Exercise brief.
Each line of the data below between the one containing "(578, 429) = (514, 342): purple" and the one containing "(451, 323) = (521, 324): turquoise", both included, is to be repeated exactly. Please omit pictures.

Before-and-after object lists:
::::
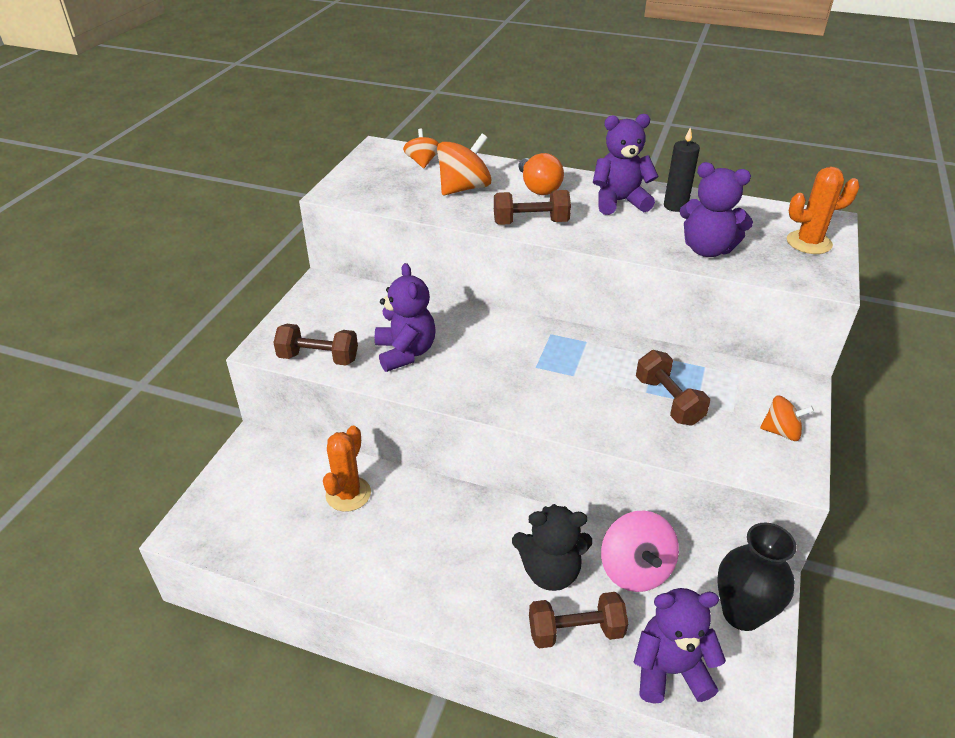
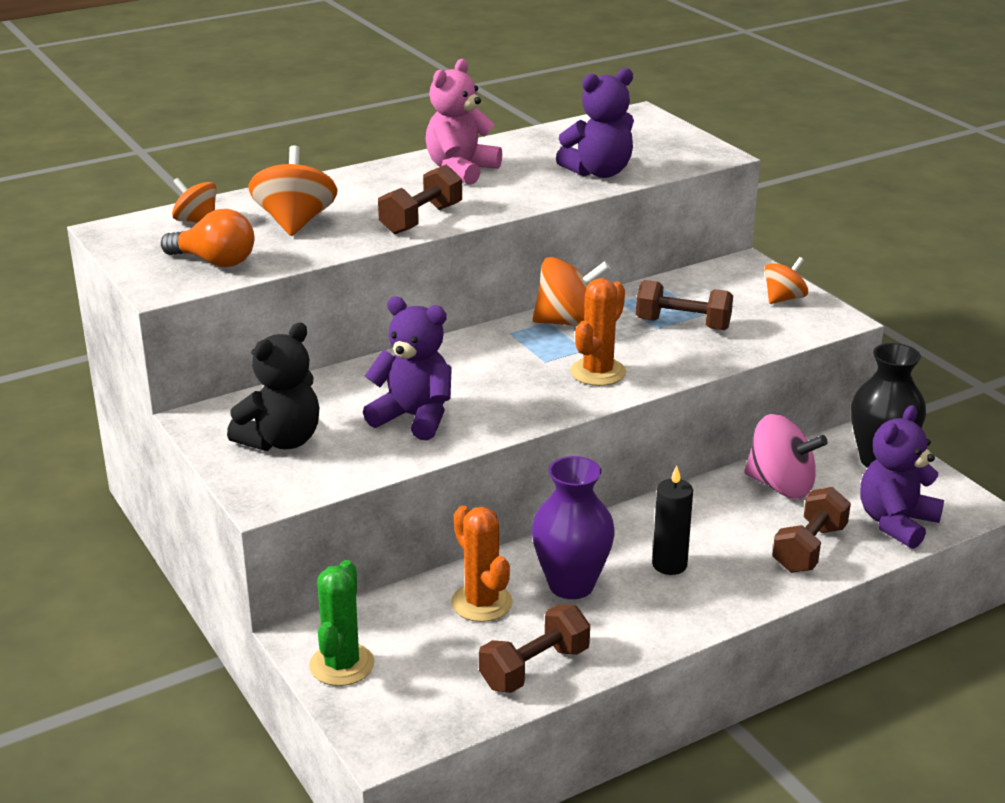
camera: 50 degrees left, 10 degrees down
(240, 471) = (341, 665): none -> green cactus
(318, 358) = (340, 471): brown dumbbell -> brown dumbbell (534, 668)
(405, 524) = (571, 585): none -> purple vase
(538, 188) = (366, 191): orange light bulb -> orange light bulb (215, 262)
(550, 571) = (731, 529): black teddy bear -> black teddy bear (281, 441)
(597, 351) = (569, 323): none -> orange spinning top
(619, 202) = (461, 170): purple teddy bear -> pink teddy bear
(675, 206) = (512, 153): black candle -> black candle (669, 565)
(809, 242) = (656, 135): orange cactus -> orange cactus (598, 372)

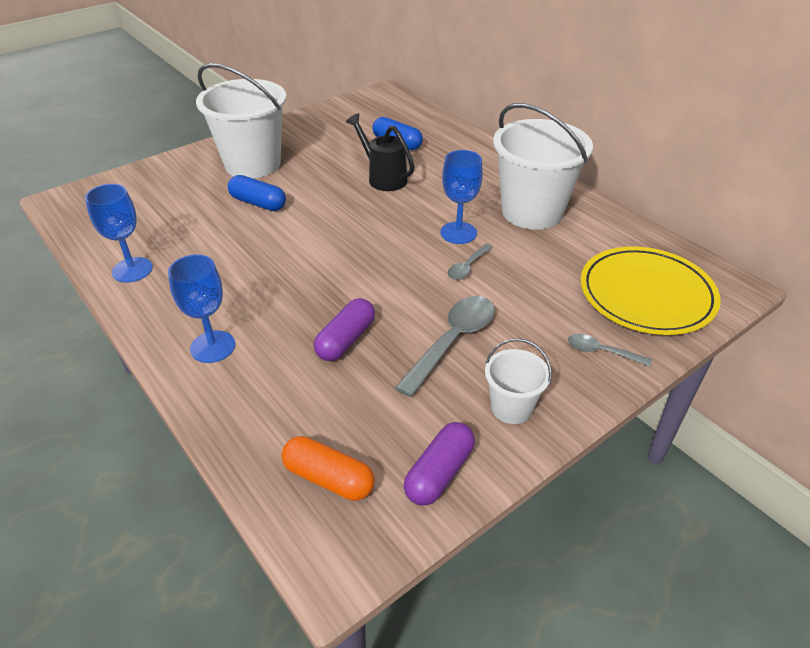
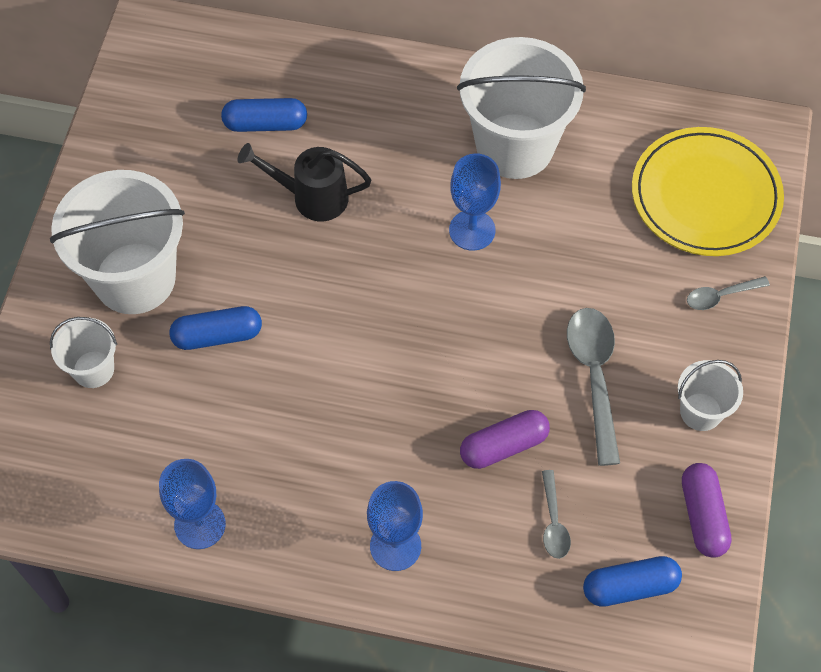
camera: 40 degrees left, 20 degrees up
(183, 184) = (93, 369): none -> white bucket
(329, 478) = (630, 586): orange capsule -> blue capsule
(346, 340) = (504, 446): purple capsule -> purple capsule turned 75 degrees clockwise
(467, 267) = (524, 273): grey spoon -> grey spoon (553, 522)

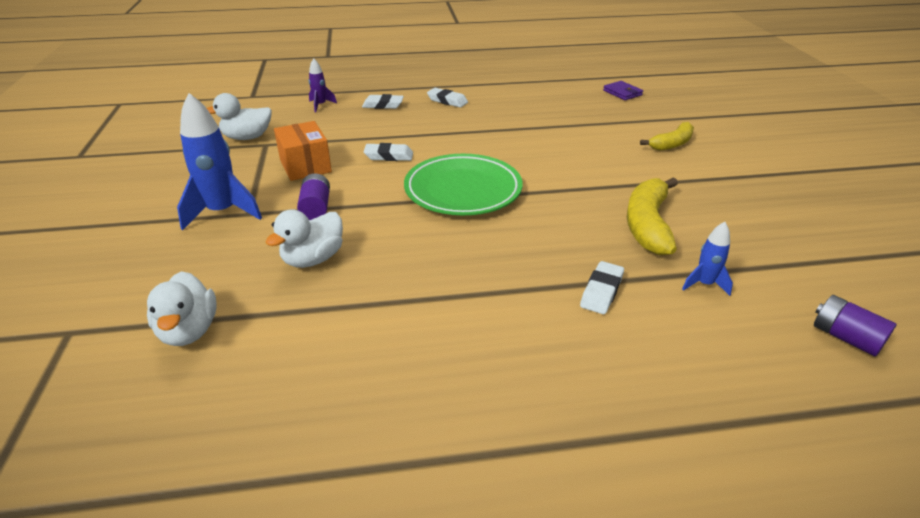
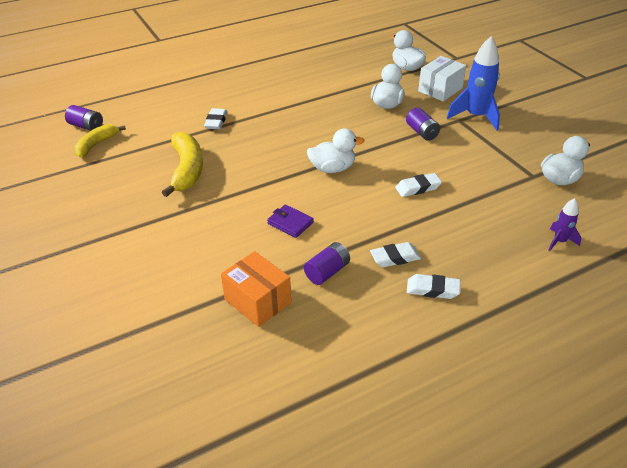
camera: 160 degrees right, 5 degrees up
(203, 266) = (440, 89): none -> white box
(305, 166) = (472, 162): orange box -> orange box (257, 301)
(383, 105) = (496, 260): white eraser -> white eraser (395, 258)
(463, 190) = (332, 168): green plate -> white duck
(520, 121) = (327, 272): none -> purple battery
(622, 93) = (212, 379): purple wallet -> purple wallet (290, 223)
(671, 144) = (155, 272): yellow banana -> yellow banana (96, 145)
(704, 284) = (155, 138): blue rocket -> none

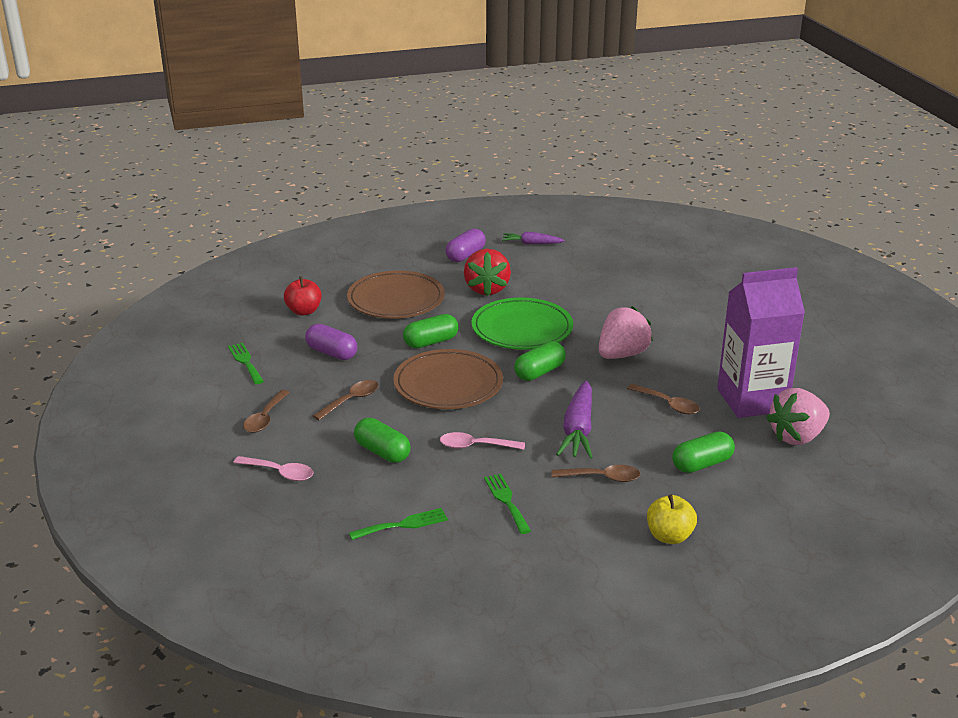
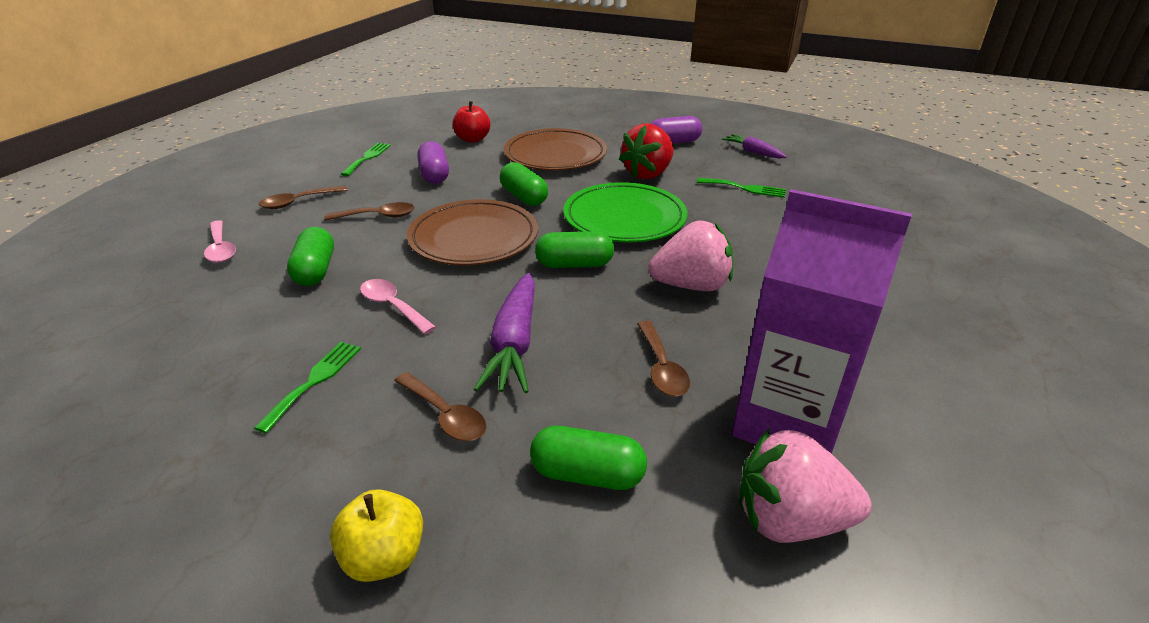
camera: 40 degrees right, 5 degrees up
(403, 525) = (197, 348): green fork -> green fork (745, 188)
(431, 342) = (524, 197): green capsule -> green capsule turned 45 degrees clockwise
(578, 429) = (514, 342): purple carrot -> purple carrot turned 45 degrees counterclockwise

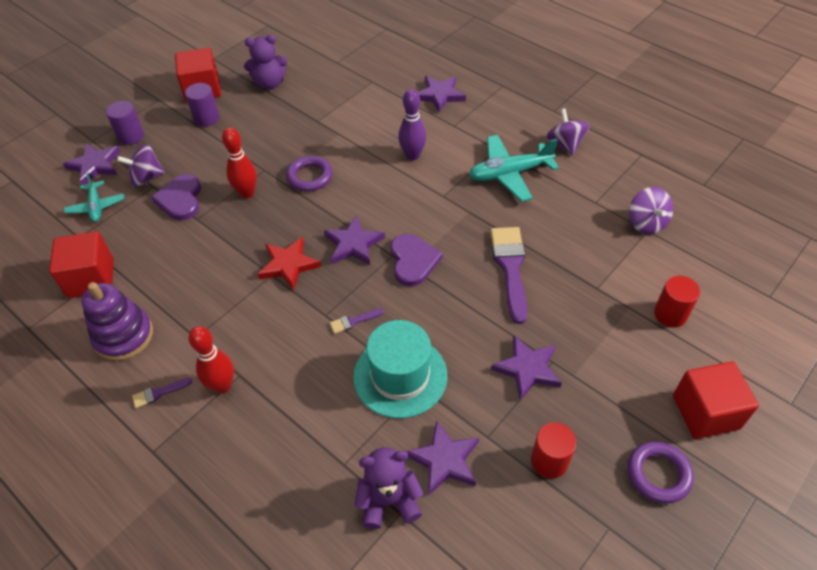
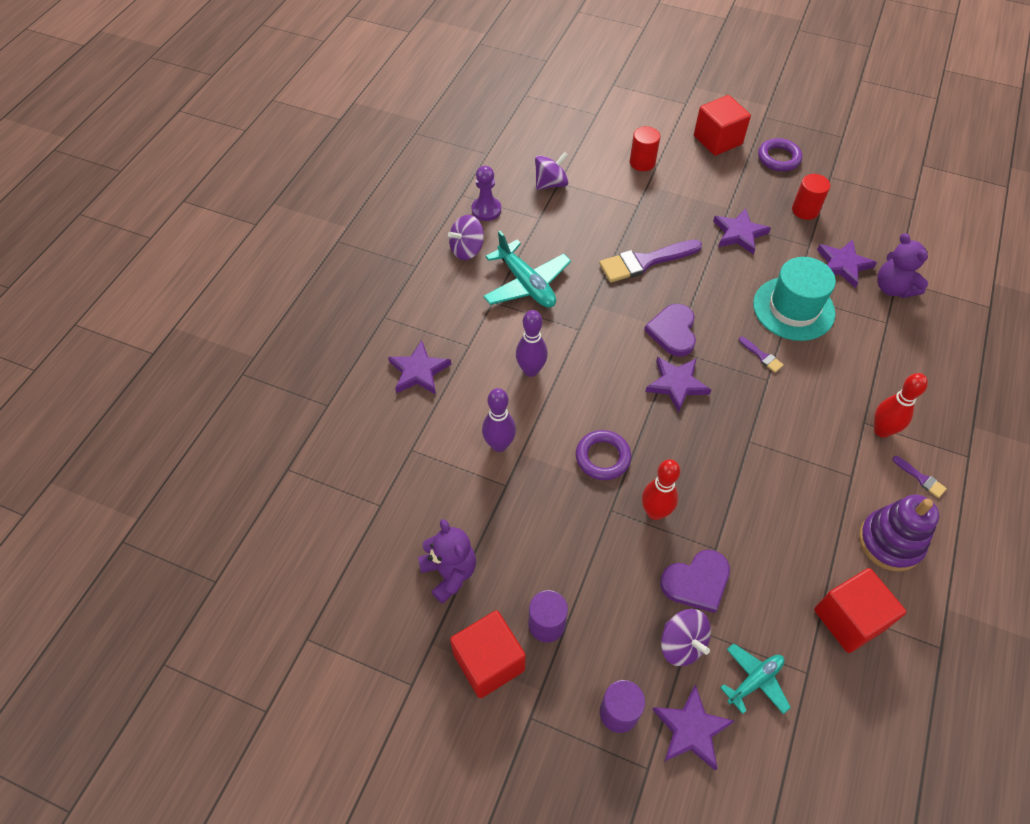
camera: 110 degrees left, 5 degrees up
(288, 265) = (730, 430): red star -> none
(352, 124) = (499, 445): none -> purple bowling pin
(413, 261) = (673, 331): purple heart -> purple heart turned 60 degrees counterclockwise
(616, 167) = (486, 210): none -> purple pawn

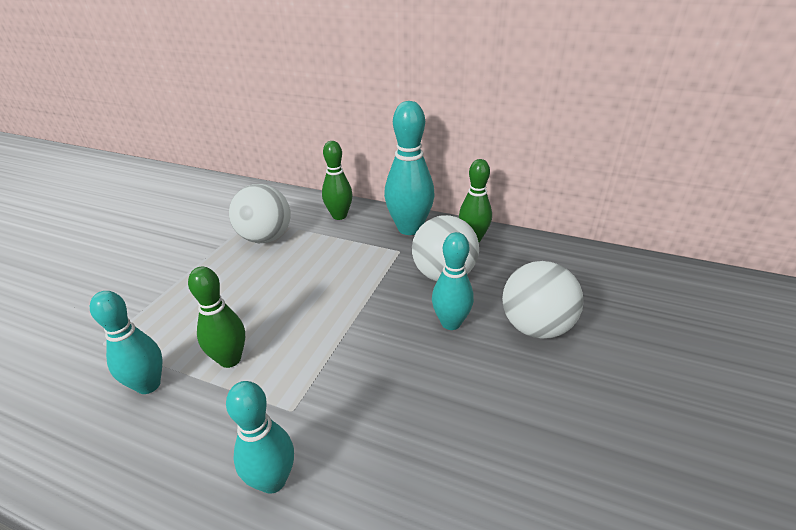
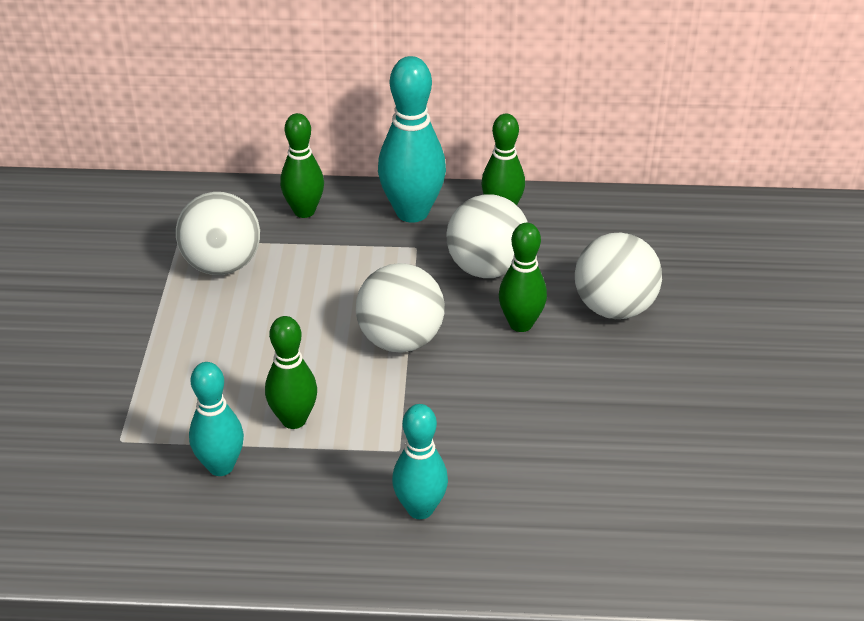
camera: 20 degrees left, 5 degrees up
(350, 314) = (400, 340): none -> white ball
(451, 323) = (521, 324): turquoise bowling pin -> green bowling pin

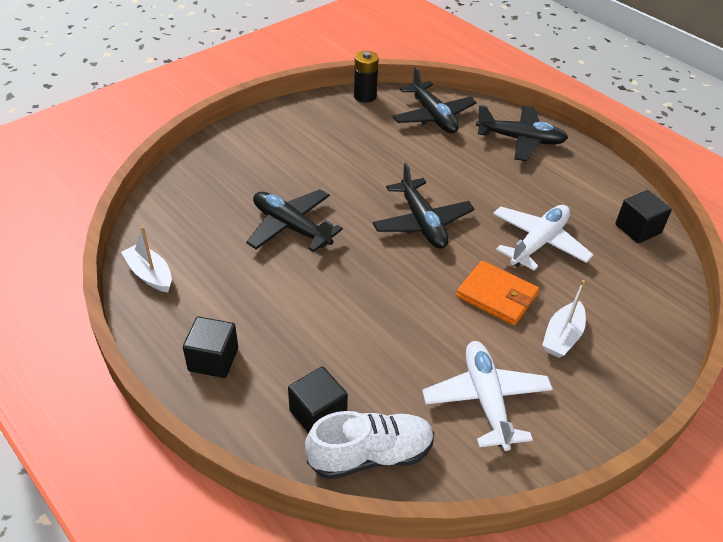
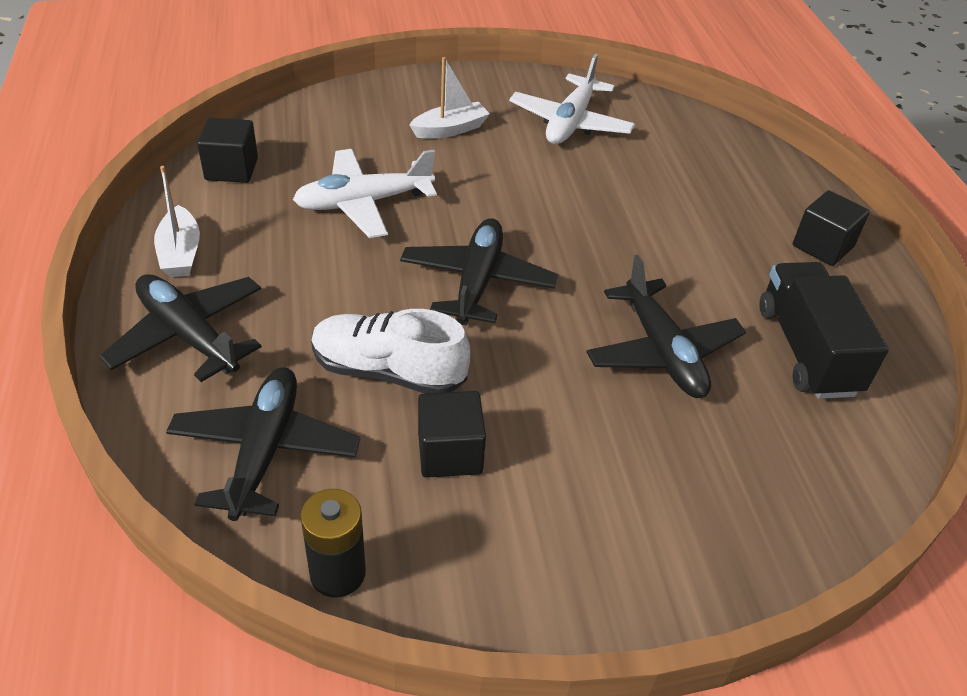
camera: 150 degrees left, 0 degrees up
(150, 274) = (888, 368): white boat -> white boat (180, 253)
(205, 264) = (807, 350): none -> black truck
(318, 414) = (731, 169): black cube -> black cube (450, 453)
(370, 455) = (700, 132): white shoe -> white shoe (388, 371)
(496, 295) = (473, 180): orange wallet -> none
::::
Written solution.
(578, 429) = (514, 342): purple carrot -> purple carrot turned 45 degrees counterclockwise

camera: 110 degrees left, 5 degrees up
(288, 265) = (730, 430): red star -> none
(352, 124) = (499, 445): none -> purple bowling pin
(413, 261) = (673, 331): purple heart -> purple heart turned 60 degrees counterclockwise
(616, 167) = (486, 210): none -> purple pawn

camera: 20 degrees left, 5 degrees up
(350, 314) = (400, 340): none -> white ball
(451, 323) = (521, 324): turquoise bowling pin -> green bowling pin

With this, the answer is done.